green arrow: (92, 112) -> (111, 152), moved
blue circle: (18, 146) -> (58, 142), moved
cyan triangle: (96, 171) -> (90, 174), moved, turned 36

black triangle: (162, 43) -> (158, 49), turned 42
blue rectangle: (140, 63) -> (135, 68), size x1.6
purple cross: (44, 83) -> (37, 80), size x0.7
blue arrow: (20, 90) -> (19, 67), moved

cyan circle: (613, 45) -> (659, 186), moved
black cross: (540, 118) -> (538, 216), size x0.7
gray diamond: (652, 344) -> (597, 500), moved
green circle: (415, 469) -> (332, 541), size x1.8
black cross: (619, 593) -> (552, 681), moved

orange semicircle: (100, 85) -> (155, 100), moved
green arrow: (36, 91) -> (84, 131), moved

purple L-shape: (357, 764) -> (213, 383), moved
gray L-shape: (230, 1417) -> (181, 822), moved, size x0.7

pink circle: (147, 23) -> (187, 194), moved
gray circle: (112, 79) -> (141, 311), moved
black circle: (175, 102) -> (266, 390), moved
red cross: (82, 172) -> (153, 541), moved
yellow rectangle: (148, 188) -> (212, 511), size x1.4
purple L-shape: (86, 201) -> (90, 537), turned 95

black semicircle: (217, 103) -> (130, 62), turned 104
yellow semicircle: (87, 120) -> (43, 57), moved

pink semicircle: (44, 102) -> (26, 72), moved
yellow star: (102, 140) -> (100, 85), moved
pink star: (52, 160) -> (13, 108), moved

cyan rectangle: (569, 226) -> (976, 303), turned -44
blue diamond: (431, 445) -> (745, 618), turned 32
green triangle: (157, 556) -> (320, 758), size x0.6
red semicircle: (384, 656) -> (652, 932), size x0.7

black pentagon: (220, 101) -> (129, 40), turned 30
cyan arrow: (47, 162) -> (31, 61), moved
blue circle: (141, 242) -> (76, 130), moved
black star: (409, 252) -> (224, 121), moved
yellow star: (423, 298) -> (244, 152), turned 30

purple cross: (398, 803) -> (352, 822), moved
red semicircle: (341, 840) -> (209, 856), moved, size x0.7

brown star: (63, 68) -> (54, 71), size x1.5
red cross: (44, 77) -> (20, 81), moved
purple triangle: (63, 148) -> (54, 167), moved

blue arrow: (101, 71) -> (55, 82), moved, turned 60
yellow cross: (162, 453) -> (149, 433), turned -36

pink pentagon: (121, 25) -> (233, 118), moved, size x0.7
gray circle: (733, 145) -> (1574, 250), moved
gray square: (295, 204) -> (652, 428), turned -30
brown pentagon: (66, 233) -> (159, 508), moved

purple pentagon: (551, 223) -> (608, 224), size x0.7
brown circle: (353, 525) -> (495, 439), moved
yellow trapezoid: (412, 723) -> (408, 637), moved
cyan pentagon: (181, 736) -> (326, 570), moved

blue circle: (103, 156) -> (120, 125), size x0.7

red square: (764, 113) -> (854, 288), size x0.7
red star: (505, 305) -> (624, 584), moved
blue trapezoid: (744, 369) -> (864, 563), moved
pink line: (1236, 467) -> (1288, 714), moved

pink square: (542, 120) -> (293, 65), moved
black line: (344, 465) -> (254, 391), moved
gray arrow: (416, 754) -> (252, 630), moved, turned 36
——
▸ What you need to do
Among the records above, extract exactly the lines from the line with "blue circle: (141, 242) -> (76, 130), moved" to the line with "blue arrow: (101, 71)", both lines included, and leave out the rest.

▸ Solution to the problem
blue circle: (141, 242) -> (76, 130), moved
black star: (409, 252) -> (224, 121), moved
yellow star: (423, 298) -> (244, 152), turned 30

purple cross: (398, 803) -> (352, 822), moved
red semicircle: (341, 840) -> (209, 856), moved, size x0.7

brown star: (63, 68) -> (54, 71), size x1.5
red cross: (44, 77) -> (20, 81), moved
purple triangle: (63, 148) -> (54, 167), moved

blue arrow: (101, 71) -> (55, 82), moved, turned 60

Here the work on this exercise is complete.